EXTRACTED INFORMATION.

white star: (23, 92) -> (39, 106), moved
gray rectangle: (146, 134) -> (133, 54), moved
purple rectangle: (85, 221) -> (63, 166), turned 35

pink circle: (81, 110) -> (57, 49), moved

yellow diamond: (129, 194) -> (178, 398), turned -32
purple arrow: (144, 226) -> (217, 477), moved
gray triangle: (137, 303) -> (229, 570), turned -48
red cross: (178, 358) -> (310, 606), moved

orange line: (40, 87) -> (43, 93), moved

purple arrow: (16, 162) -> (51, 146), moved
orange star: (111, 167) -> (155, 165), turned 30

==

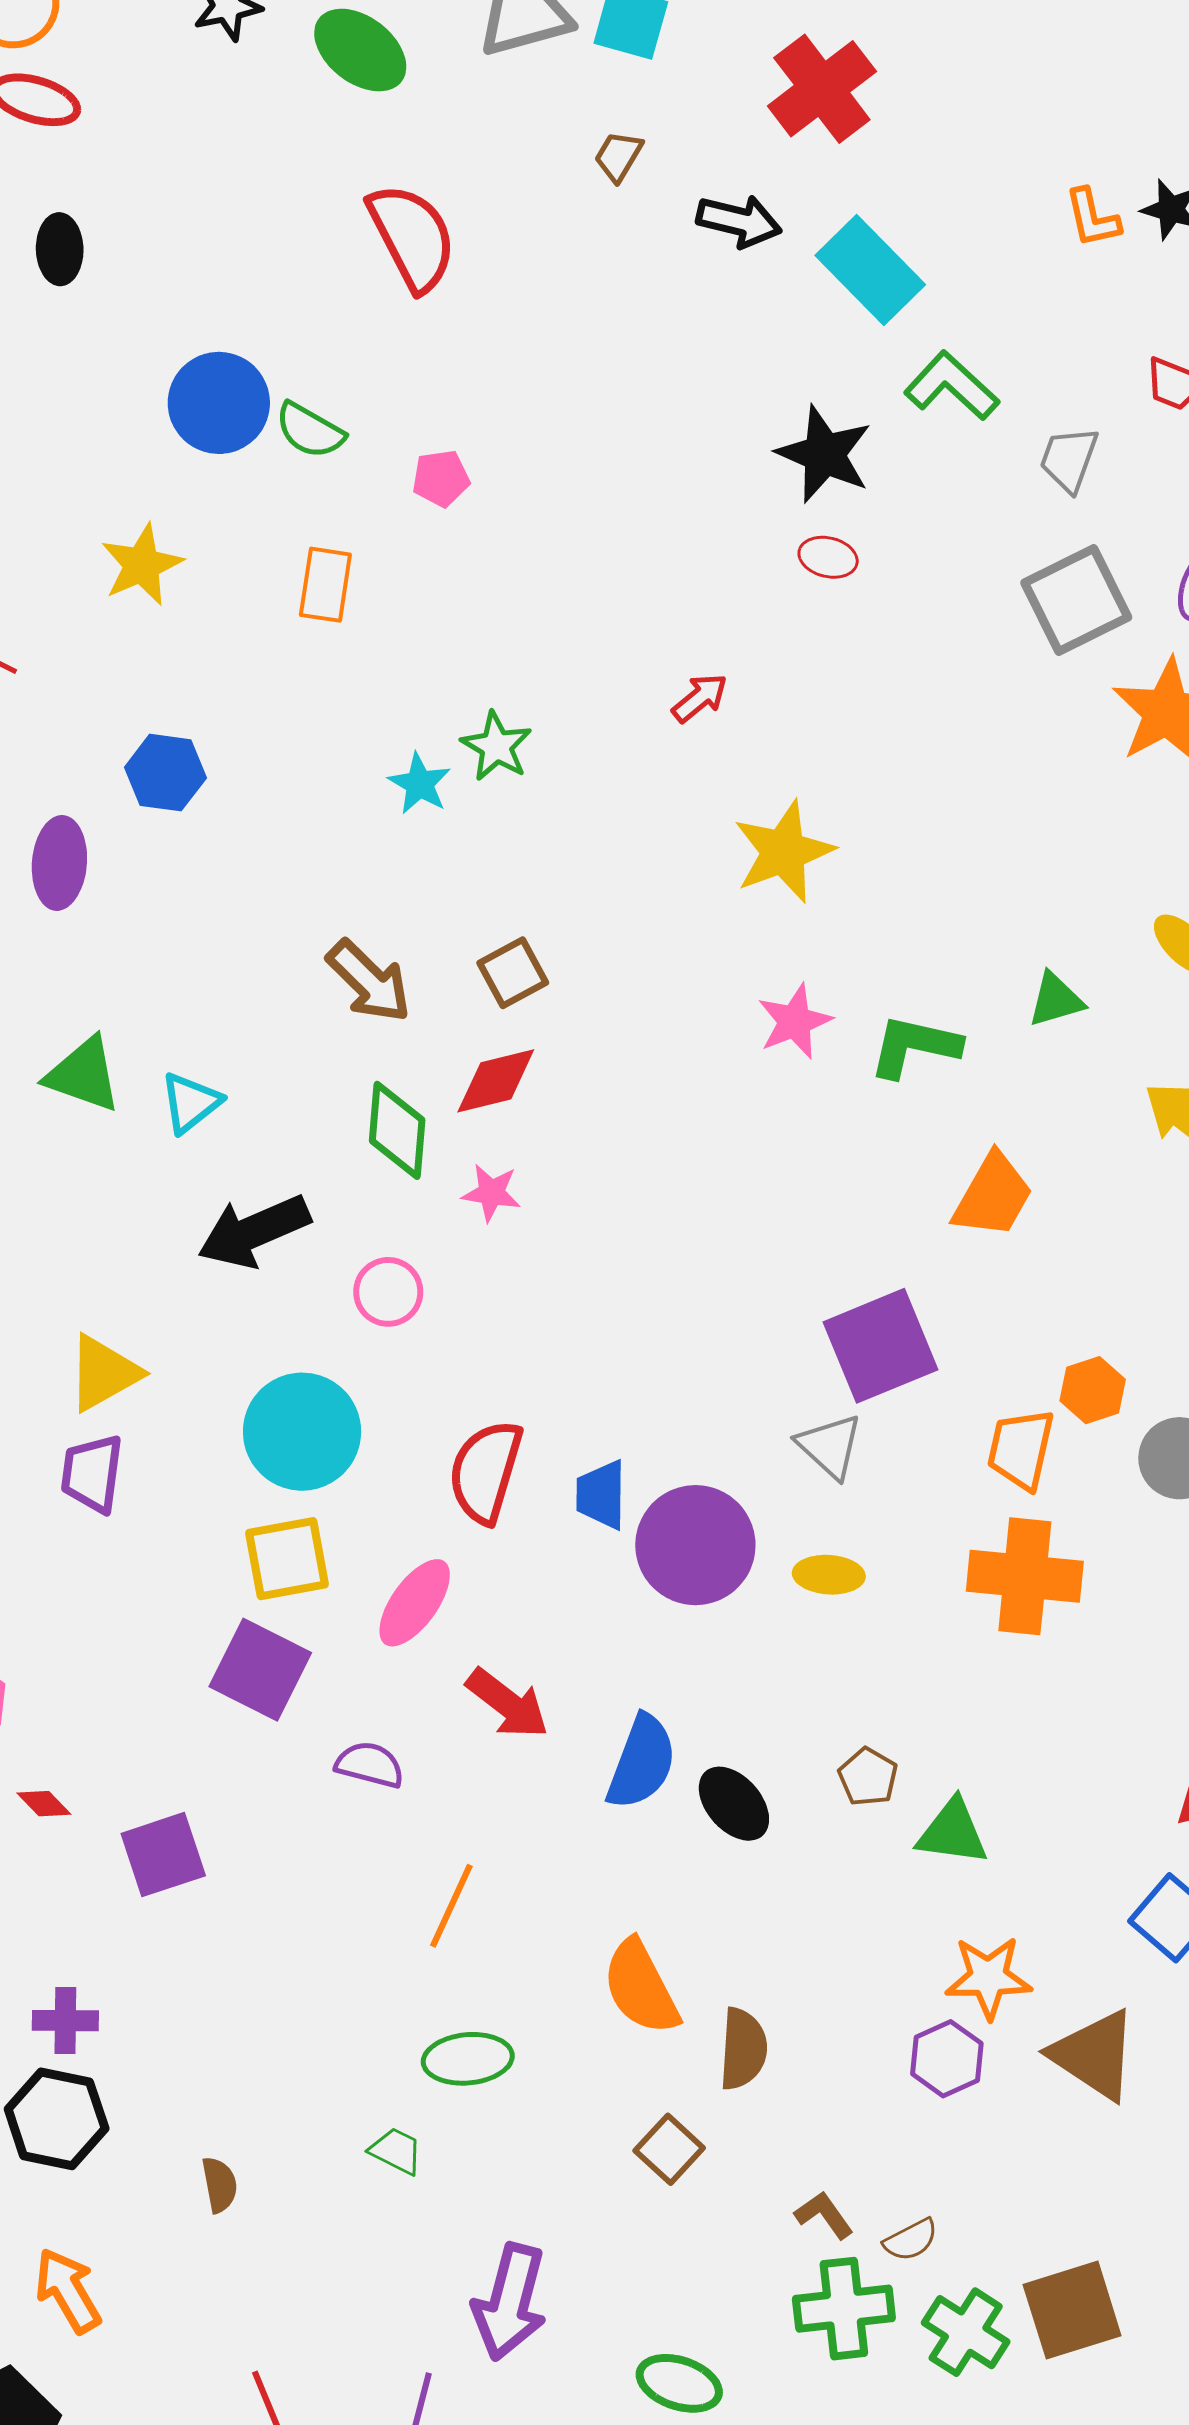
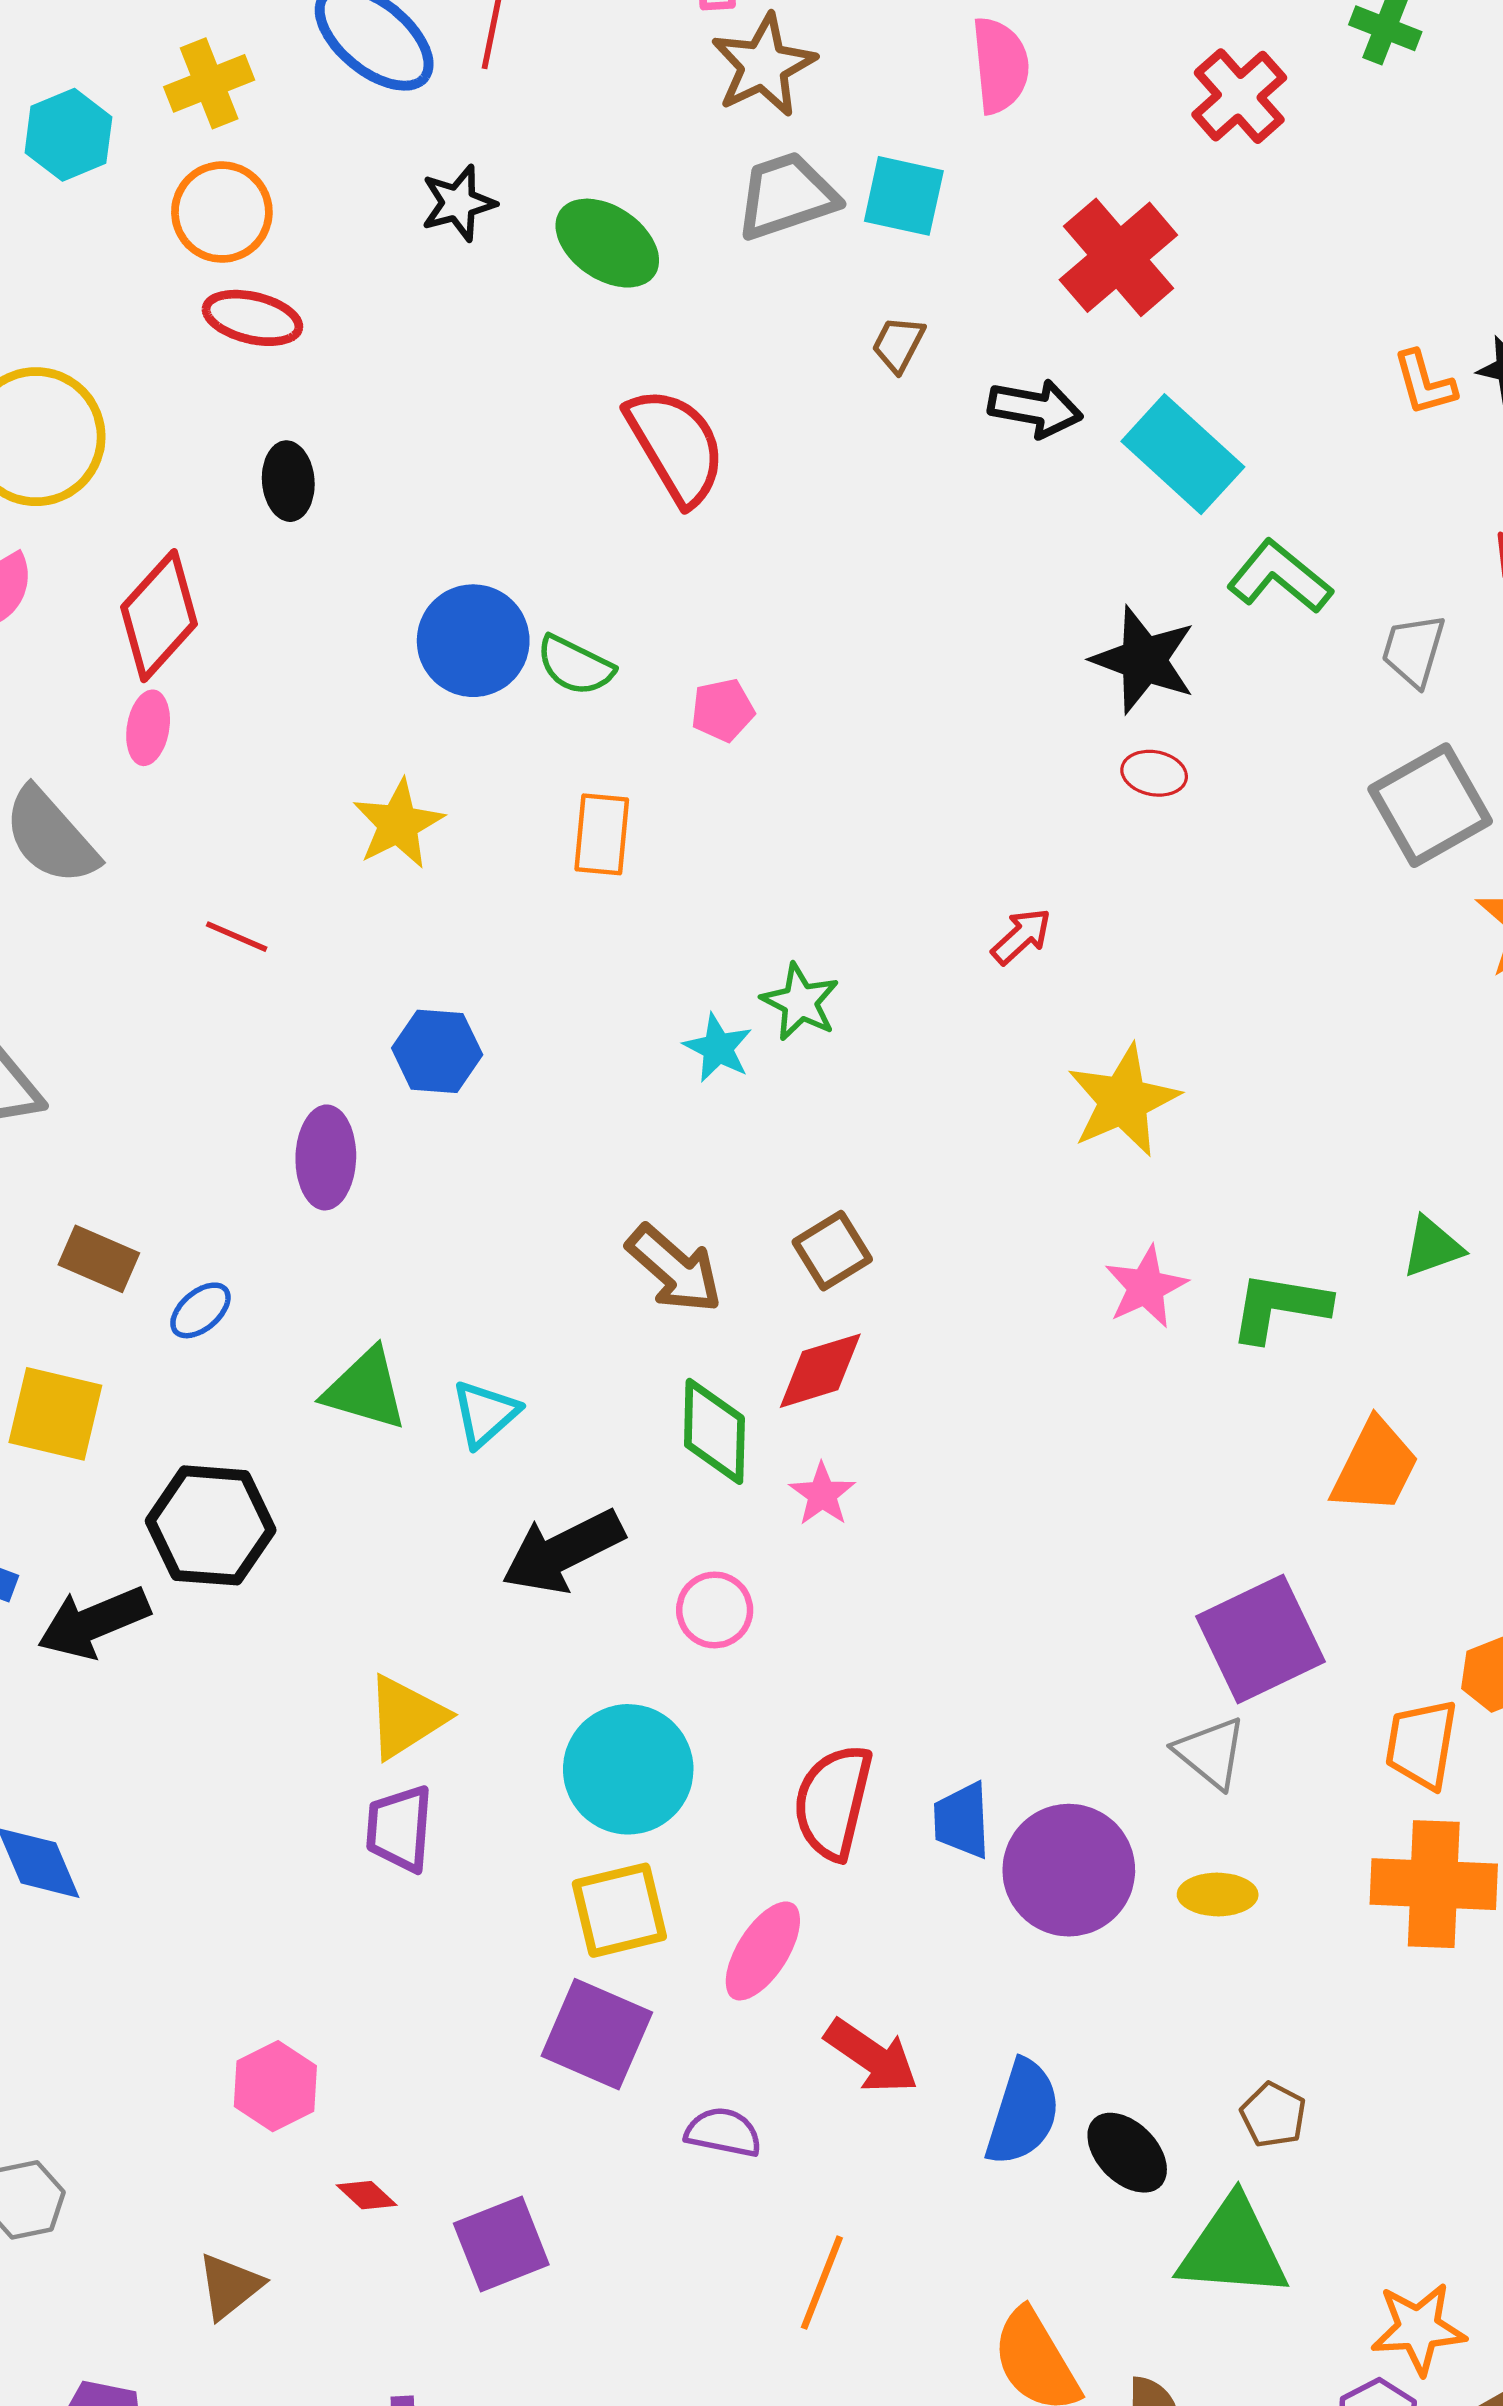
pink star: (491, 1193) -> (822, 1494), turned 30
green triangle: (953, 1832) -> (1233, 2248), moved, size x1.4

WHAT IS NEEDED. From the line containing "gray triangle: (137, 303)" down to the line containing "orange star: (111, 167)" in the material above, reproduce every line exactly, including the two end lines.

THE COMPLETED TASK.
gray triangle: (137, 303) -> (229, 570), turned -48
red cross: (178, 358) -> (310, 606), moved

orange line: (40, 87) -> (43, 93), moved

purple arrow: (16, 162) -> (51, 146), moved
orange star: (111, 167) -> (155, 165), turned 30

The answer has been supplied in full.